What is expected » In the listing that follows, the range to quote begins at the line that has "white brick C3:C4" and ends after the line that has "white round brick I1:J2 level 1 -> none"; quote it verbatim and add nothing.

Source data »
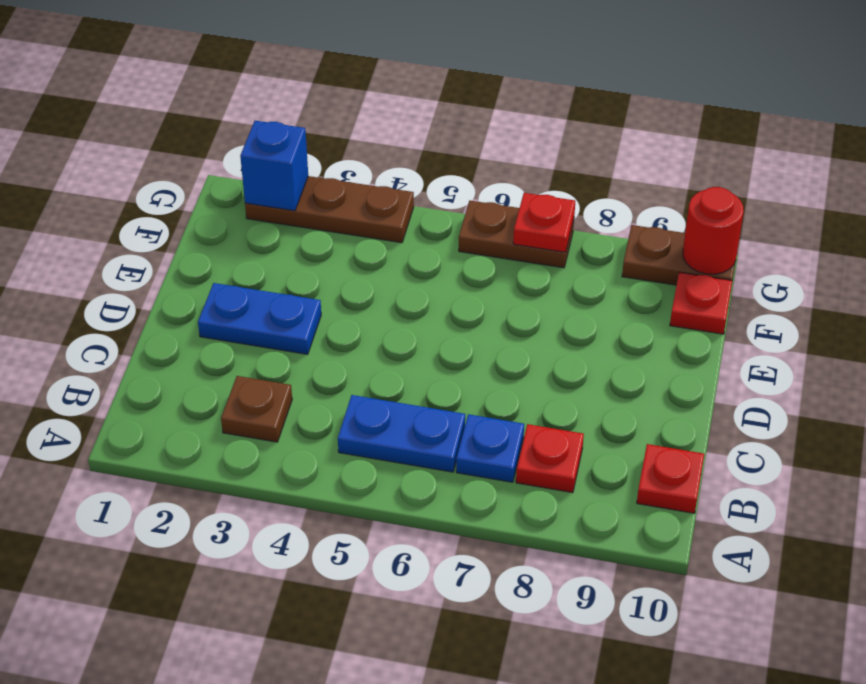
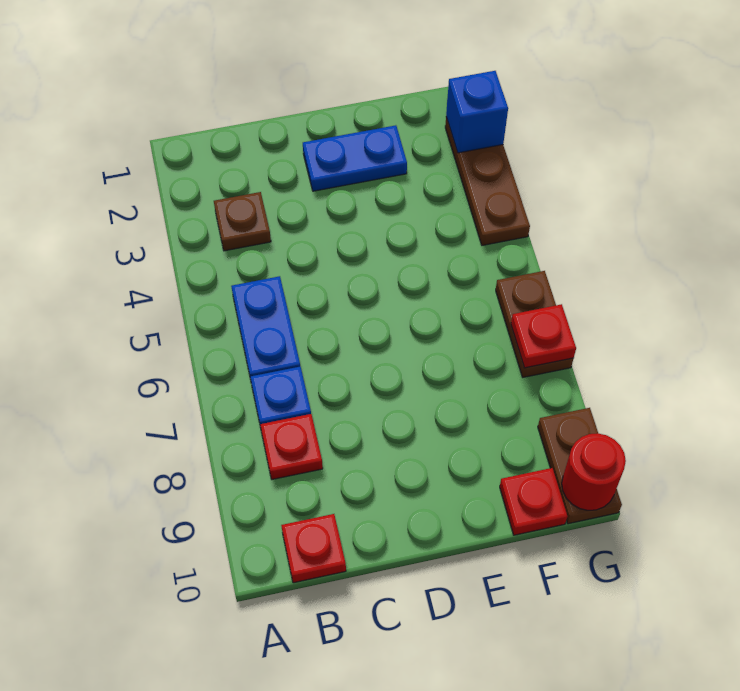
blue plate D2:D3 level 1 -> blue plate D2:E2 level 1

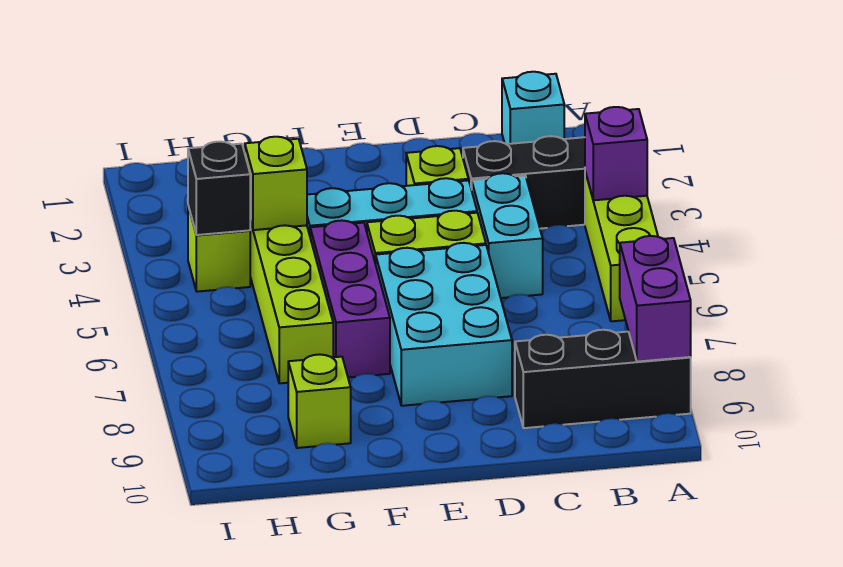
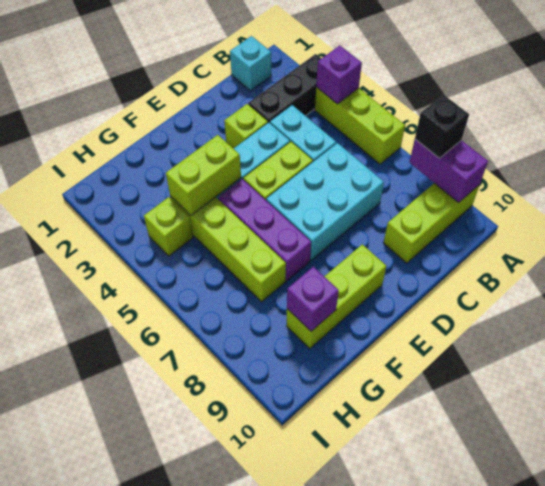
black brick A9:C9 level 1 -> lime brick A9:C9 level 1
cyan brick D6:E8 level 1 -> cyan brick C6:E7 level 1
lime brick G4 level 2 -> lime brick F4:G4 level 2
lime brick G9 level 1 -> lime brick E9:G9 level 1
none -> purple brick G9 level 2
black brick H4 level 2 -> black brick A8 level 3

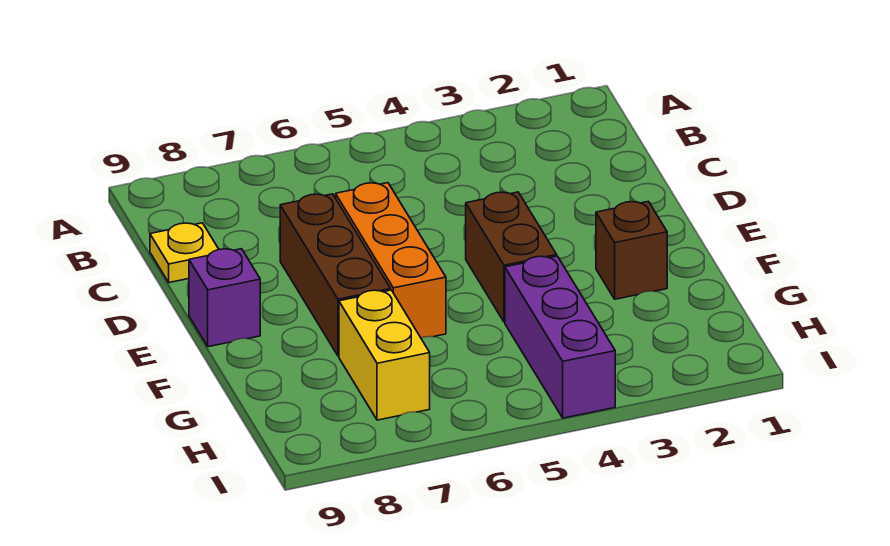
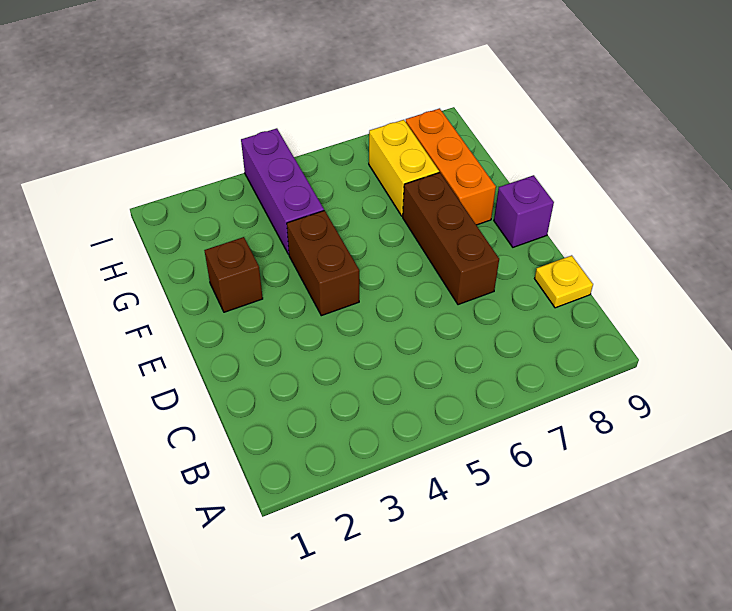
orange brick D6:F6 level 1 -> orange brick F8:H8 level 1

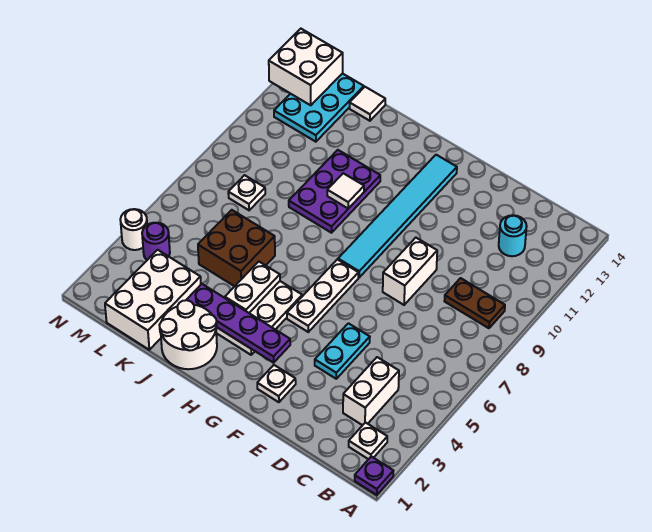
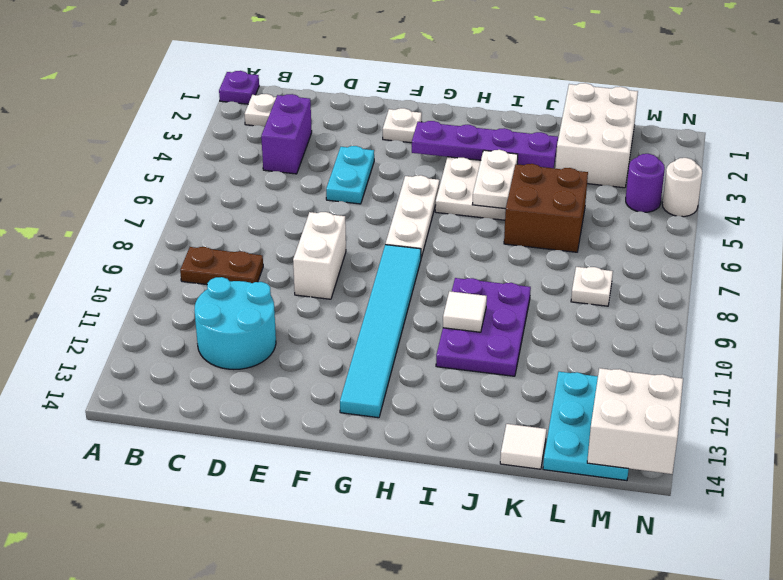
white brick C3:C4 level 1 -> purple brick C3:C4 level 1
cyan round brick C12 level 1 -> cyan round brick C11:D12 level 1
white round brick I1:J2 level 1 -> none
...
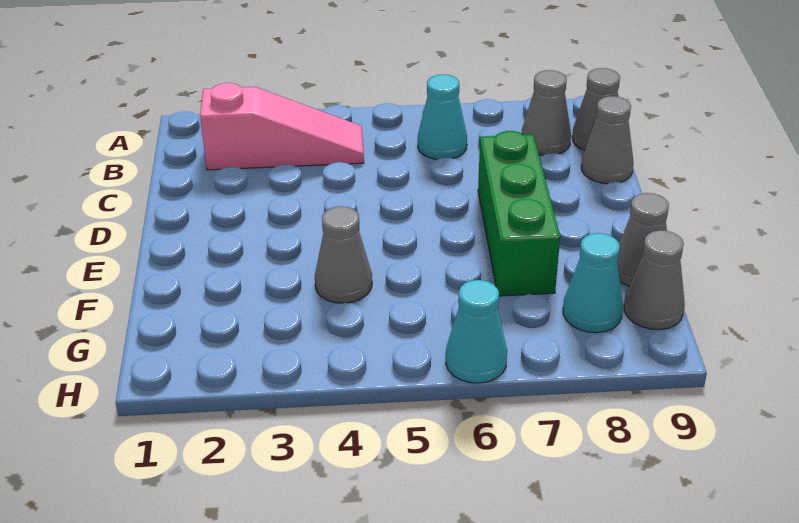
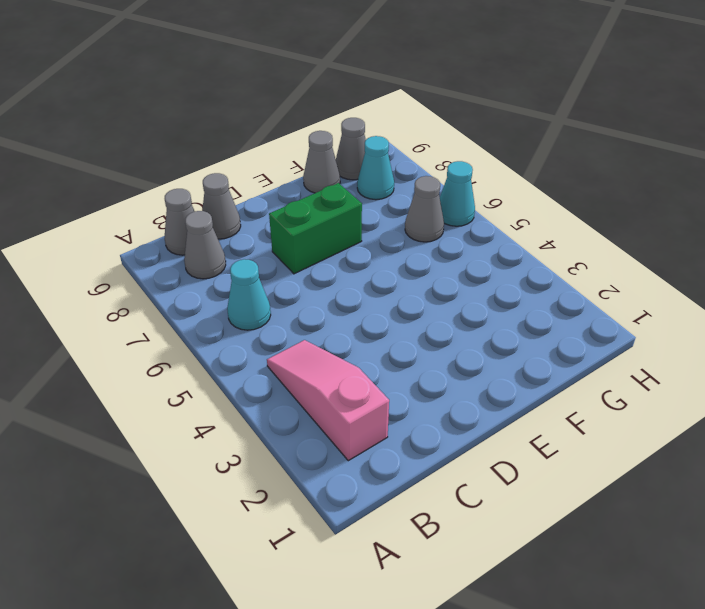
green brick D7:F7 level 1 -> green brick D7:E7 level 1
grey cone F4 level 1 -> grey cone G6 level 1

Response »
white brick C3:C4 level 1 -> purple brick C3:C4 level 1
cyan round brick C12 level 1 -> cyan round brick C11:D12 level 1
white round brick I1:J2 level 1 -> none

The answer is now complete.